Problem description ::
Among the records below, find each line containing the word "green" and copy it.

[Dataset entries]
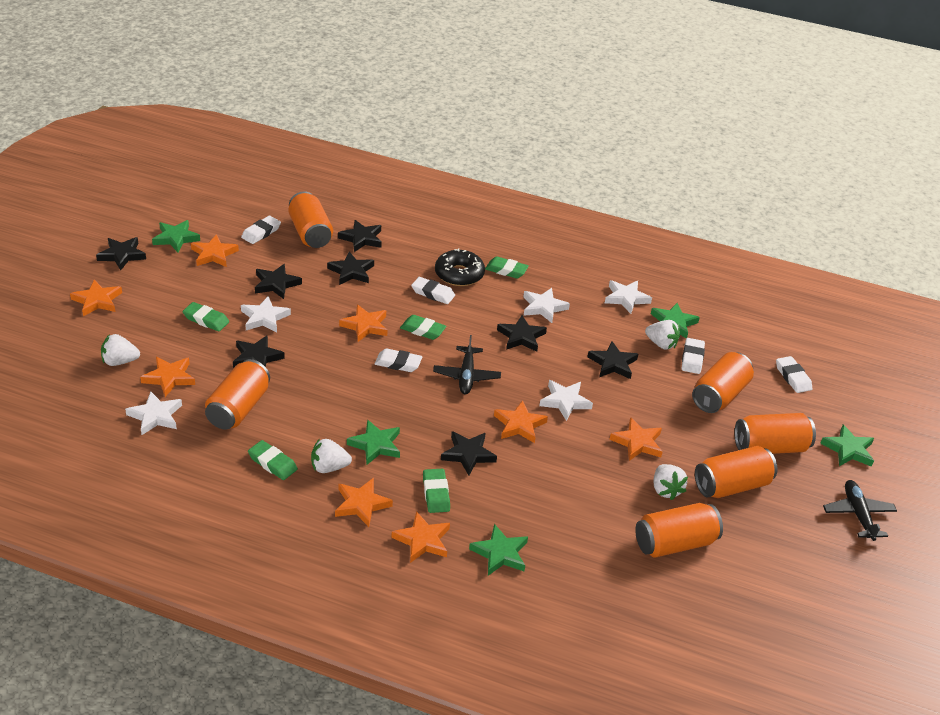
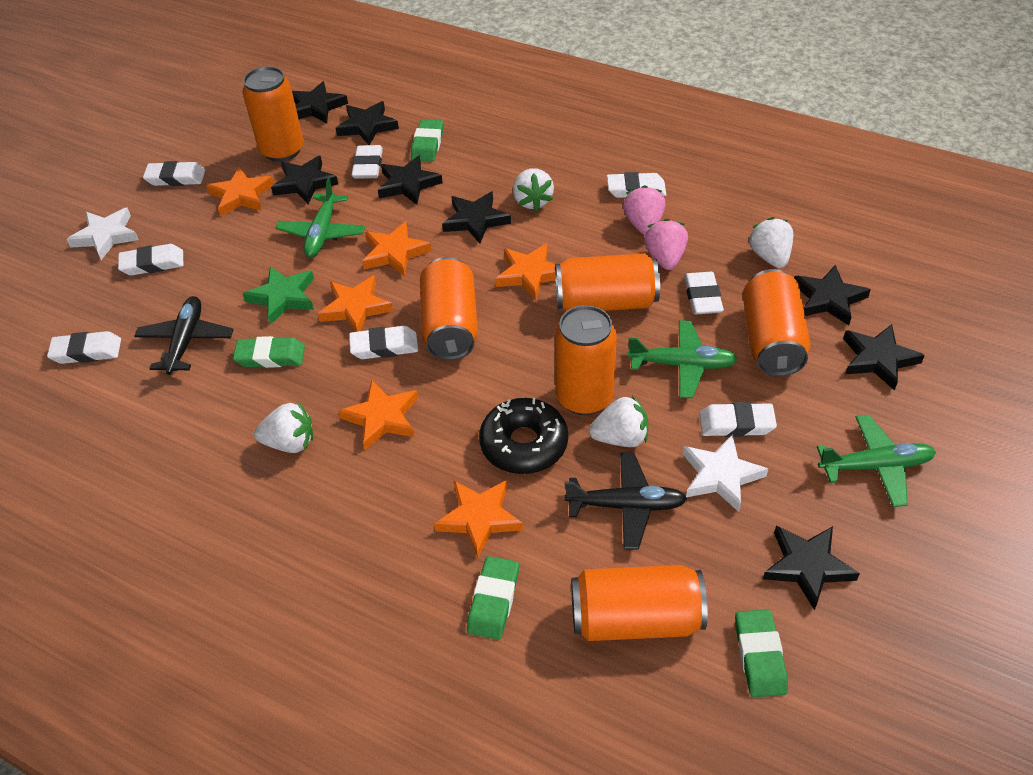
green eraser: 5 -> 4
green plane: 0 -> 3
green star: 5 -> 1
orange star: 8 -> 6
pink strawberry: 0 -> 2
white eraser: 5 -> 8
white star: 5 -> 2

Exercise response ::
green eraser: 5 -> 4
green plane: 0 -> 3
green star: 5 -> 1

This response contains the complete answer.